(Before-and-after scene images)
****************************************
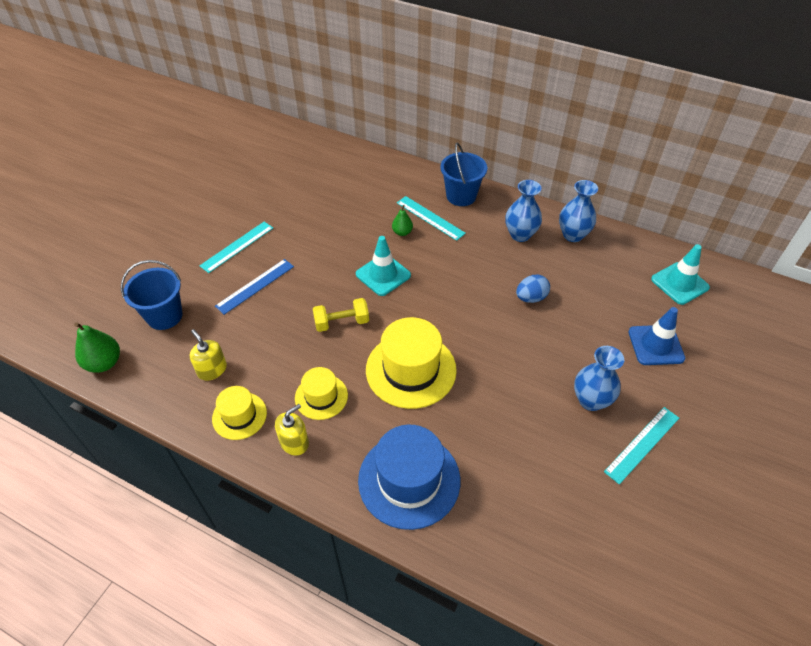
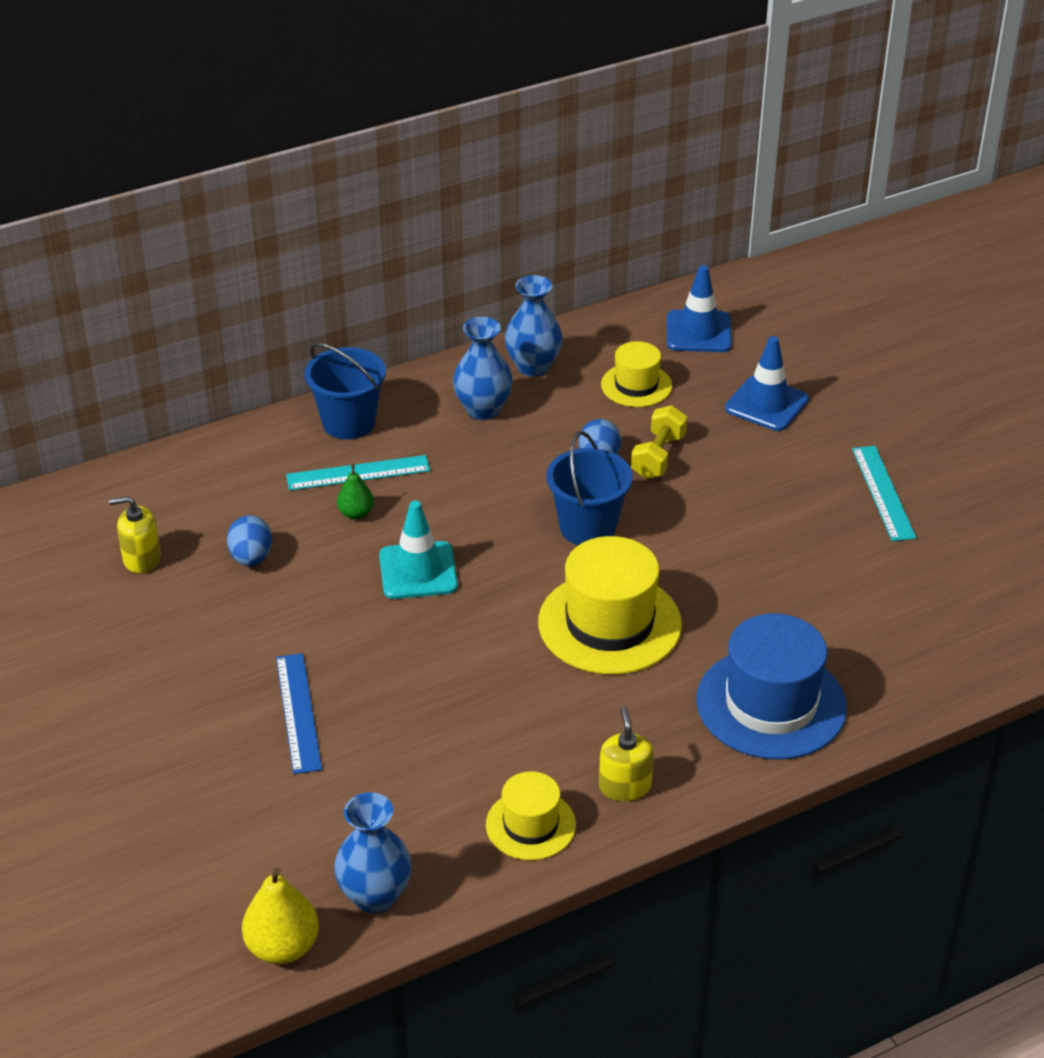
camera: 55 degrees left, 10 degrees down
(104, 363) = (282, 947): green pear -> yellow pear
(164, 316) = (253, 840): blue bucket -> blue bucket (587, 527)
(212, 370) = (419, 823): yellow soap dispenser -> yellow soap dispenser (141, 559)
(237, 246) = (189, 699): turquoise ruler -> none
(321, 397) = (574, 728): yellow hat -> yellow hat (636, 385)
(341, 216) = (251, 558): none -> blue egg
(342, 322) = (464, 652): yellow dumbbell -> yellow dumbbell (658, 456)
(590, 400) = (794, 497): blue vase -> blue vase (375, 896)
(679, 283) = (698, 332): turquoise traffic cone -> blue traffic cone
****************************************
• [ABOUT THIS EXERCISE]: Could all the data above be given again exactly, leaving out its images?

• [EXPECTED ANSWER]:
camera: 55 degrees left, 10 degrees down
(104, 363) = (282, 947): green pear -> yellow pear
(164, 316) = (253, 840): blue bucket -> blue bucket (587, 527)
(212, 370) = (419, 823): yellow soap dispenser -> yellow soap dispenser (141, 559)
(237, 246) = (189, 699): turquoise ruler -> none
(321, 397) = (574, 728): yellow hat -> yellow hat (636, 385)
(341, 216) = (251, 558): none -> blue egg
(342, 322) = (464, 652): yellow dumbbell -> yellow dumbbell (658, 456)
(590, 400) = (794, 497): blue vase -> blue vase (375, 896)
(679, 283) = (698, 332): turquoise traffic cone -> blue traffic cone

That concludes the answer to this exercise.